(EXERCISE INSTRUCTIONS) Everything from the line that contains "green rectangle: (44, 100)" to the end of the data below is to be reproduced verbatim; leave all else out.
== Segment start ==
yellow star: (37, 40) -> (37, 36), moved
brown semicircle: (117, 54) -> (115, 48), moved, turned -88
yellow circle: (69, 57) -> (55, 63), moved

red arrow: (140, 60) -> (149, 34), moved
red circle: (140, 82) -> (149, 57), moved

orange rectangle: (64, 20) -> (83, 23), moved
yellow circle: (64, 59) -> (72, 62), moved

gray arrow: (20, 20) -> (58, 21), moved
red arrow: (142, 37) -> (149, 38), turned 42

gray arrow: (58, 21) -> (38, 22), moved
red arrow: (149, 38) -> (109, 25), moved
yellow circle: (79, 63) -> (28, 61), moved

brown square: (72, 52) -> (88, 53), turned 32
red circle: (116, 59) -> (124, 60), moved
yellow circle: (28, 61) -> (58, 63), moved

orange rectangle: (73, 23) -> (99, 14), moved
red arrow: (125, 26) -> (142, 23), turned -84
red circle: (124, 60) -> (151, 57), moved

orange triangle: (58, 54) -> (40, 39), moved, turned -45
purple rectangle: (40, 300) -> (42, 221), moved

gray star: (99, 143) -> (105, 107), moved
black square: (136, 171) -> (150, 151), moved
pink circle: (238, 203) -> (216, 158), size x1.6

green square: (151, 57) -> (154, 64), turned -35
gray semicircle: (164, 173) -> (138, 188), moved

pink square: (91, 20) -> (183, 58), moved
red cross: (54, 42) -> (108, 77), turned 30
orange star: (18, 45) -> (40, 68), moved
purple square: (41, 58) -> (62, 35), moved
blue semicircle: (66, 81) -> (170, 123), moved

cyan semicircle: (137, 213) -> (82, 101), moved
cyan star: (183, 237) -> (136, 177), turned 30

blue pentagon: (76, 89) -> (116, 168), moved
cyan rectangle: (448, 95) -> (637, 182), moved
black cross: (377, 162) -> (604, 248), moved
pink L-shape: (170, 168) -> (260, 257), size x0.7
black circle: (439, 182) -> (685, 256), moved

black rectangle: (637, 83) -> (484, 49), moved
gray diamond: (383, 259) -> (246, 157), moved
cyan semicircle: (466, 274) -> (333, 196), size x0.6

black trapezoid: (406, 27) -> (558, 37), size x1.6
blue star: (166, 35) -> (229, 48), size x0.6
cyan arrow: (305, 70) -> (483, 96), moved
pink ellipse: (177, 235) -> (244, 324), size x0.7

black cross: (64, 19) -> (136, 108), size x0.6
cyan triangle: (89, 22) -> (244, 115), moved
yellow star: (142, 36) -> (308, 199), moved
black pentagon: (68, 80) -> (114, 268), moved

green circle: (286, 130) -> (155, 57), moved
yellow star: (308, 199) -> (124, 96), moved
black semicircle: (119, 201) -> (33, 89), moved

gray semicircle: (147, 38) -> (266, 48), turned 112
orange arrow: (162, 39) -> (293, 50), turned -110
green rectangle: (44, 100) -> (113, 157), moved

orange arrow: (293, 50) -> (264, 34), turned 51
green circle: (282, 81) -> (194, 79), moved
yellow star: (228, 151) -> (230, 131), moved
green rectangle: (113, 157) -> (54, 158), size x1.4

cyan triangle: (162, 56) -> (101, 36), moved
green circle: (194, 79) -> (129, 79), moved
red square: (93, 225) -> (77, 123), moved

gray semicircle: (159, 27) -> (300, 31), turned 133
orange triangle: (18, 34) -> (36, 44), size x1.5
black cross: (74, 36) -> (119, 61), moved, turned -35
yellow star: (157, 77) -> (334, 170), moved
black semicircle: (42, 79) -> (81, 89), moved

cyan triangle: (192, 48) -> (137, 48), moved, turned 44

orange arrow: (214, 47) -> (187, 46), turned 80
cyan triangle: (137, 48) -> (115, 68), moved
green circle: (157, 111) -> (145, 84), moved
== Segment end ==
(ANSWER FOR THIS EXERCISE)
green rectangle: (44, 100) -> (113, 157), moved

orange arrow: (293, 50) -> (264, 34), turned 51
green circle: (282, 81) -> (194, 79), moved
yellow star: (228, 151) -> (230, 131), moved
green rectangle: (113, 157) -> (54, 158), size x1.4

cyan triangle: (162, 56) -> (101, 36), moved
green circle: (194, 79) -> (129, 79), moved
red square: (93, 225) -> (77, 123), moved

gray semicircle: (159, 27) -> (300, 31), turned 133
orange triangle: (18, 34) -> (36, 44), size x1.5
black cross: (74, 36) -> (119, 61), moved, turned -35
yellow star: (157, 77) -> (334, 170), moved
black semicircle: (42, 79) -> (81, 89), moved

cyan triangle: (192, 48) -> (137, 48), moved, turned 44

orange arrow: (214, 47) -> (187, 46), turned 80
cyan triangle: (137, 48) -> (115, 68), moved
green circle: (157, 111) -> (145, 84), moved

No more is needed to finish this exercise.